Reproduce the listing below exactly. Pictures do not belong in the copy.

# # # # # # #

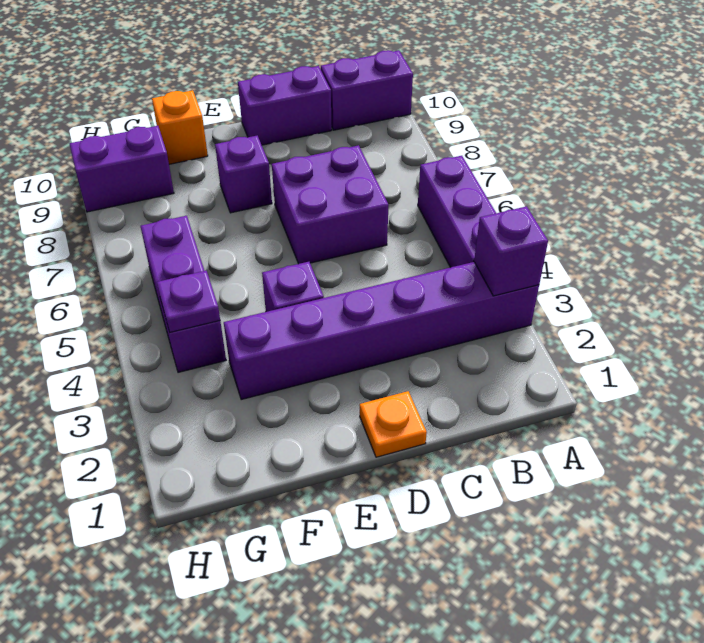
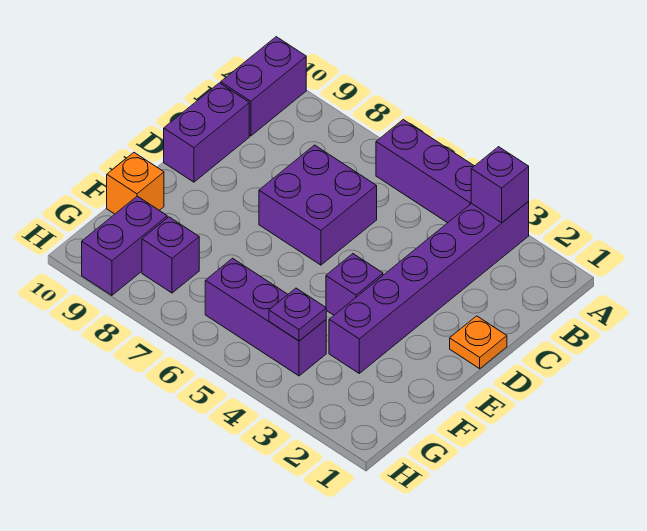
purple 1x1 brick [215,136,272,213] -> purple 1x1 brick moved to [142,217,199,293]

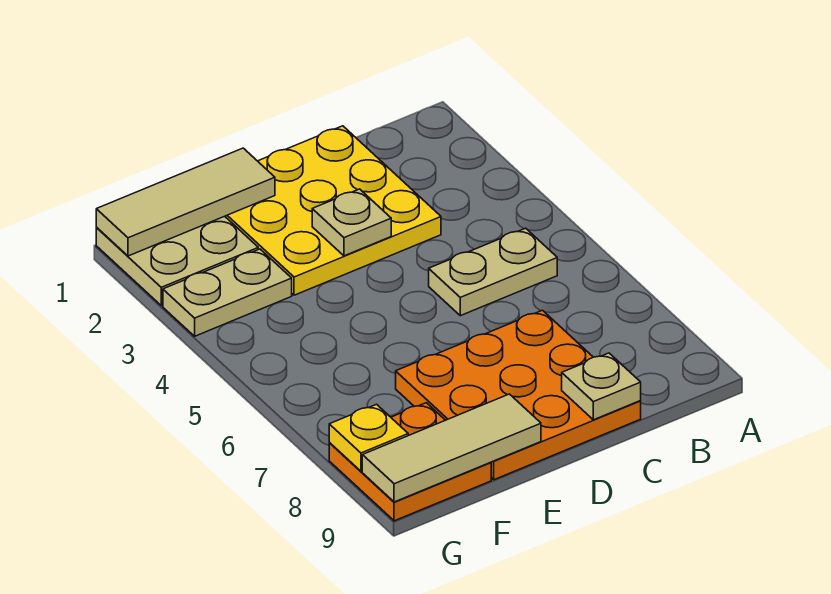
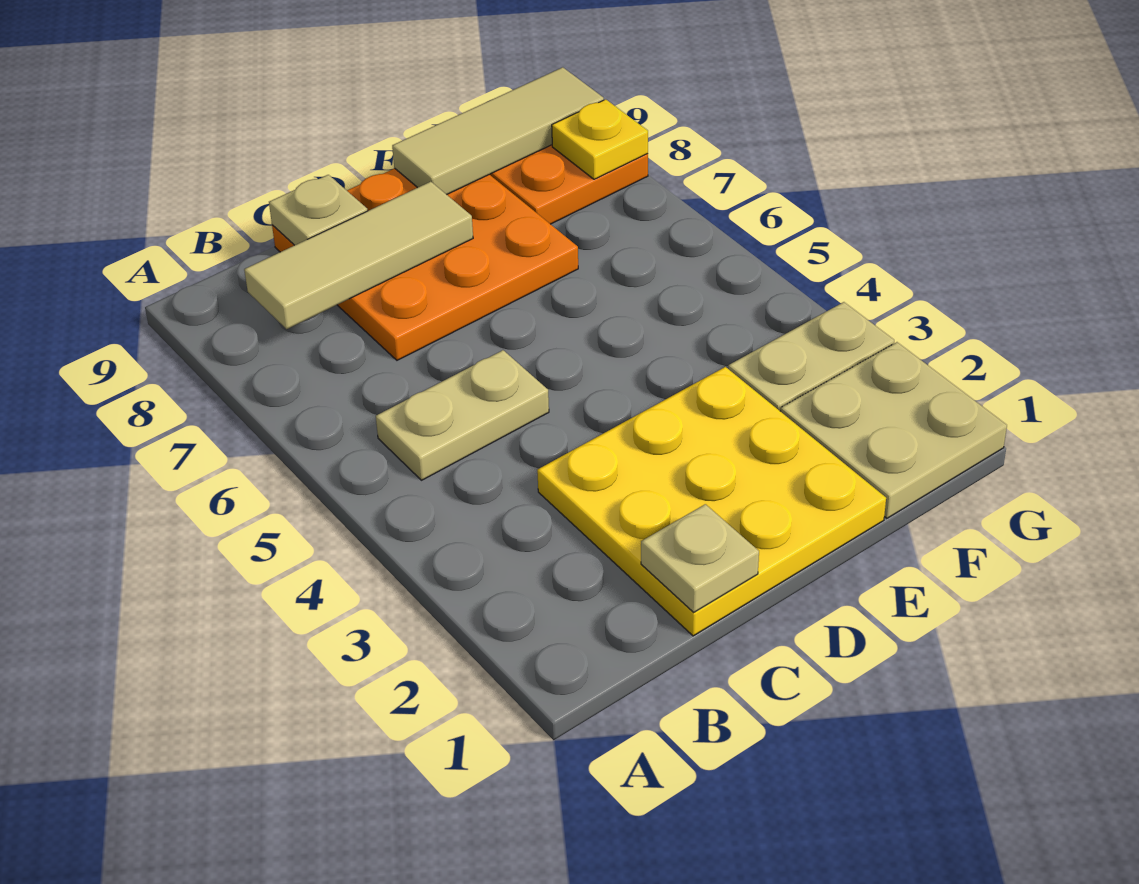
tan 1x1 plate [312,189,391,256] -> tan 1x1 plate moved to [641,504,759,612]
tan 1x3 tile [96,148,275,256] -> tan 1x3 tile moved to [244,182,473,329]

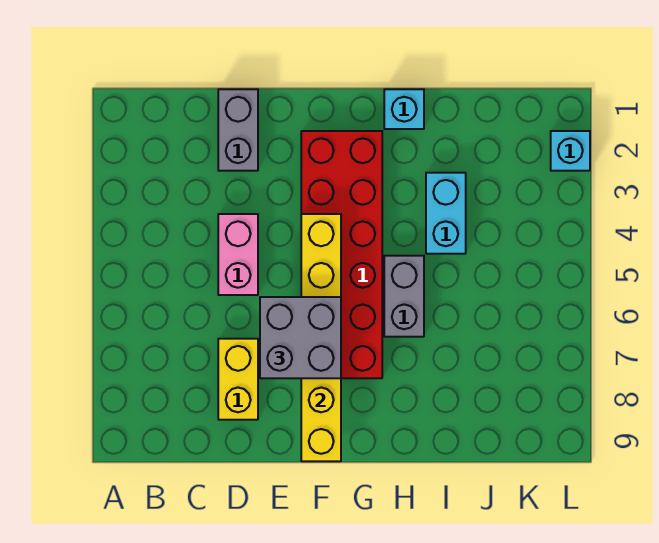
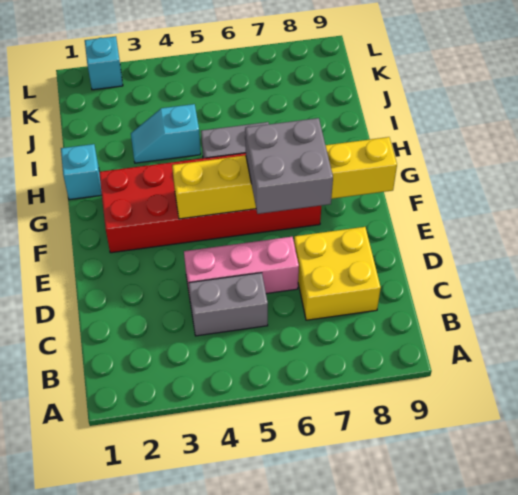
grey 1x2 brick [218,89,258,171] -> grey 1x2 brick moved to [189,273,268,336]
pink 1x2 brick [218,214,258,295] -> pink 1x3 brick [184,237,299,297]
yellow 1x2 brick [218,339,258,420] -> yellow 2x2 brick [294,227,381,320]
cyan 1x2 brick [426,173,466,254] -> cyan 1x2 slope [131,104,201,163]

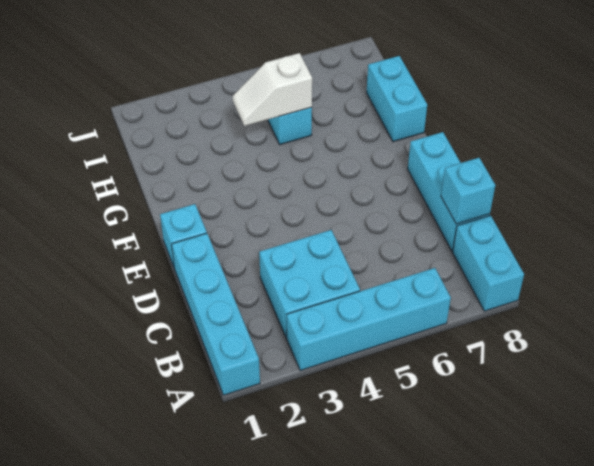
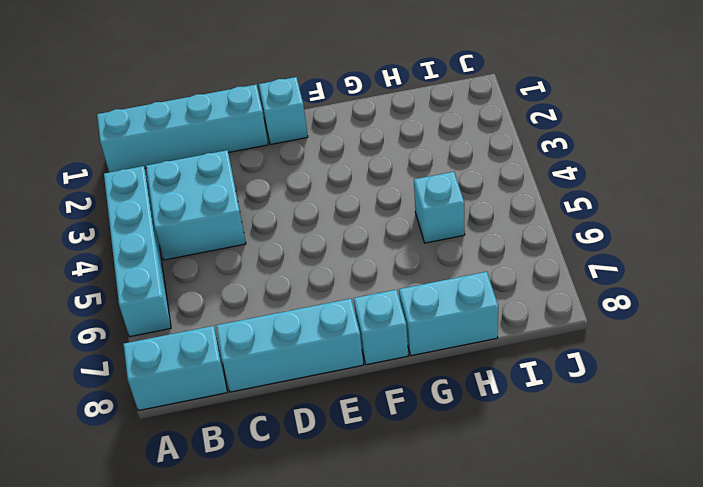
cyan 1x1 brick [441,158,495,224] -> cyan 1x1 brick moved to [354,290,408,365]
white 1x2 slope [233,53,312,126] -> none

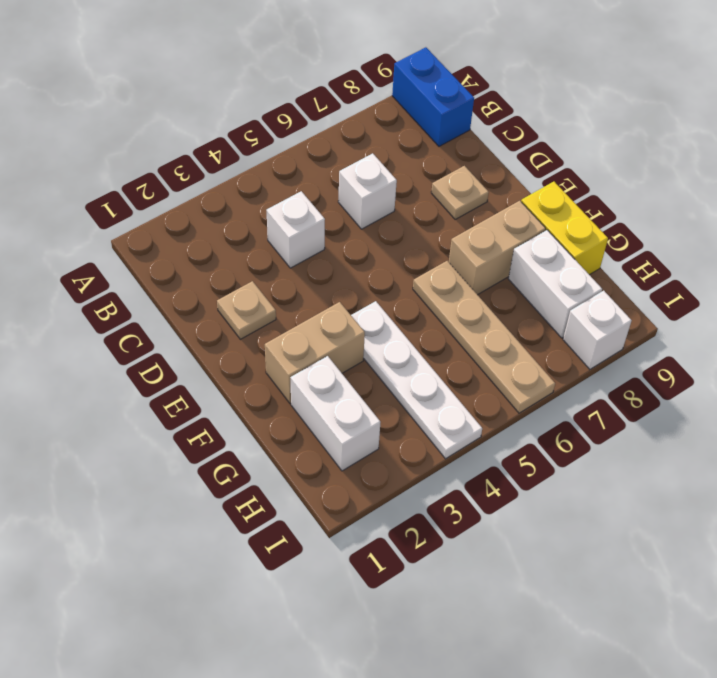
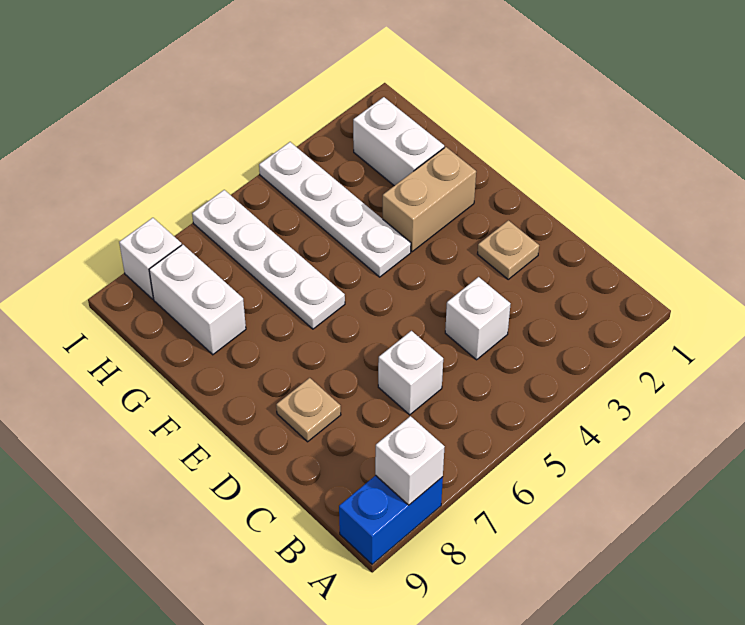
none -> white 1x1 brick [375,416,445,505]
blue 1x2 brick [392,47,474,146] -> blue 1x2 brick turned to [339,475,443,564]
tan 1x4 plate [413,261,555,413] -> white 1x4 plate [192,190,345,329]
tan 1x2 brick [449,201,546,295] -> none
yellow 1x2 brick [521,182,608,275] -> none

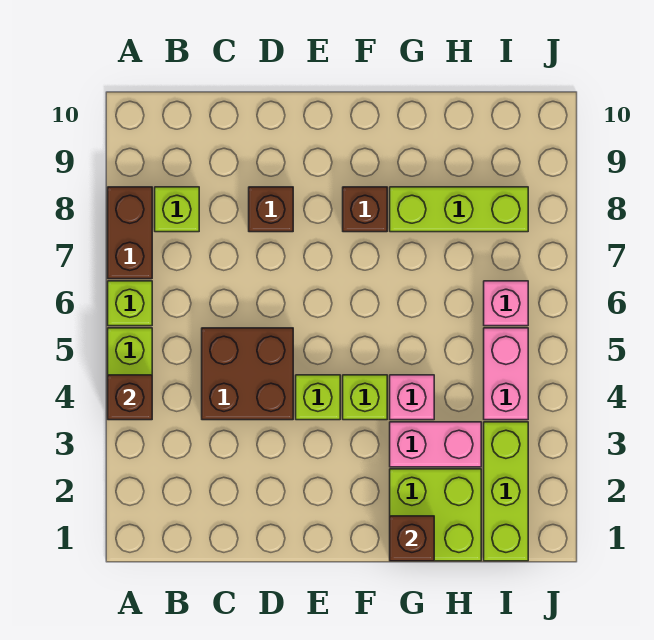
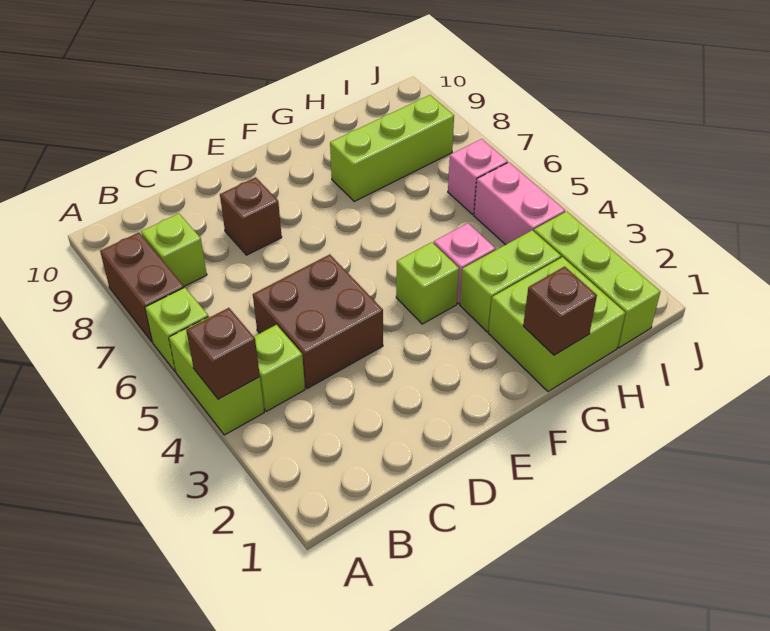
lime 1x1 brick [296,375,340,420] -> lime 1x1 brick moved to [254,325,305,411]
brown 1x1 brick [343,187,387,232] -> none
pink 1x2 brick [390,422,481,467] -> lime 1x2 brick [460,230,561,332]

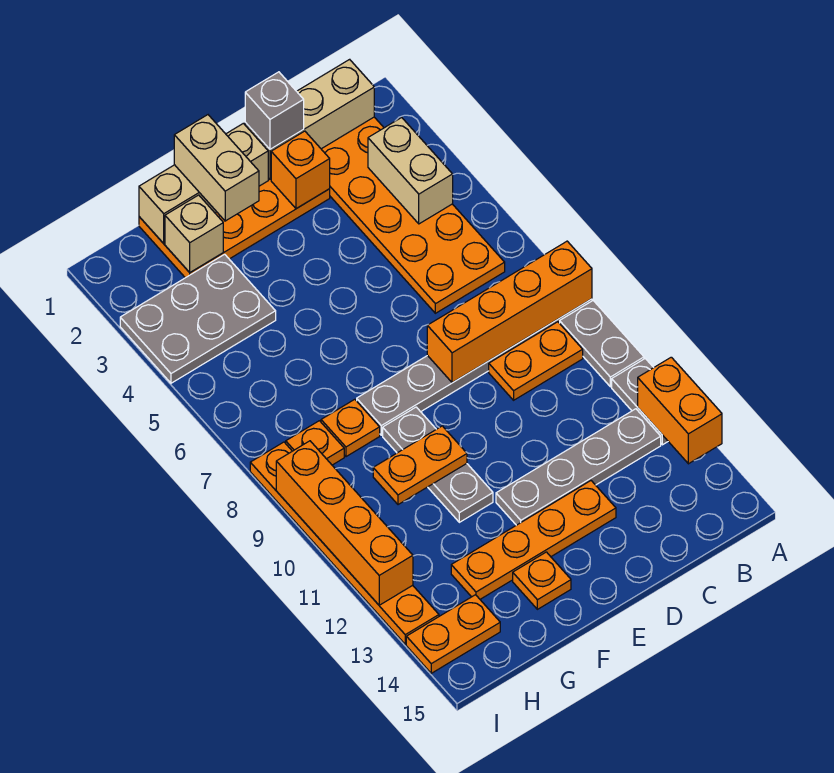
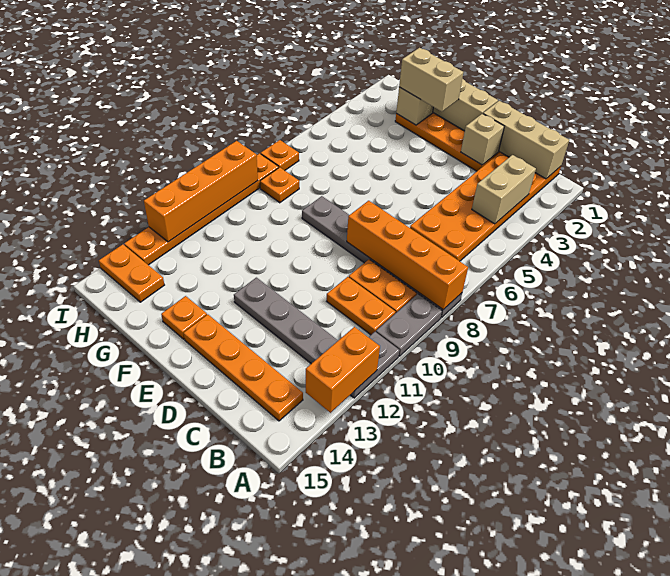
grey 1x1 brick [245,72,304,149] -> none
orange 1x1 brick [271,131,330,209] -> tan 1x1 brick [461,114,504,165]
orange 1x4 plate [451,481,616,599] -> orange 1x4 plate moved to [184,314,303,421]
tan 1x2 brick [174,115,259,221] -> tan 1x2 brick turned to [399,48,463,112]
grey 1x3 plate [383,407,493,522] -> none
orange 1x2 plate [373,426,467,505] -> orange 1x2 plate moved to [327,277,395,335]
grey 2x3 plate [120,254,276,383] -> none
orange 1x1 plate [321,399,380,457] -> orange 1x1 plate moved to [261,140,299,170]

# # # # # # #

* _Exercise answer_:
purple 1x1 brick [215,136,272,213] -> purple 1x1 brick moved to [142,217,199,293]

tan 1x1 plate [312,189,391,256] -> tan 1x1 plate moved to [641,504,759,612]
tan 1x3 tile [96,148,275,256] -> tan 1x3 tile moved to [244,182,473,329]

grey 1x2 brick [218,89,258,171] -> grey 1x2 brick moved to [189,273,268,336]
pink 1x2 brick [218,214,258,295] -> pink 1x3 brick [184,237,299,297]
yellow 1x2 brick [218,339,258,420] -> yellow 2x2 brick [294,227,381,320]
cyan 1x2 brick [426,173,466,254] -> cyan 1x2 slope [131,104,201,163]

cyan 1x1 brick [441,158,495,224] -> cyan 1x1 brick moved to [354,290,408,365]
white 1x2 slope [233,53,312,126] -> none

none -> white 1x1 brick [375,416,445,505]
blue 1x2 brick [392,47,474,146] -> blue 1x2 brick turned to [339,475,443,564]
tan 1x4 plate [413,261,555,413] -> white 1x4 plate [192,190,345,329]
tan 1x2 brick [449,201,546,295] -> none
yellow 1x2 brick [521,182,608,275] -> none

lime 1x1 brick [296,375,340,420] -> lime 1x1 brick moved to [254,325,305,411]
brown 1x1 brick [343,187,387,232] -> none
pink 1x2 brick [390,422,481,467] -> lime 1x2 brick [460,230,561,332]

grey 1x1 brick [245,72,304,149] -> none
orange 1x1 brick [271,131,330,209] -> tan 1x1 brick [461,114,504,165]
orange 1x4 plate [451,481,616,599] -> orange 1x4 plate moved to [184,314,303,421]
tan 1x2 brick [174,115,259,221] -> tan 1x2 brick turned to [399,48,463,112]
grey 1x3 plate [383,407,493,522] -> none
orange 1x2 plate [373,426,467,505] -> orange 1x2 plate moved to [327,277,395,335]
grey 2x3 plate [120,254,276,383] -> none
orange 1x1 plate [321,399,380,457] -> orange 1x1 plate moved to [261,140,299,170]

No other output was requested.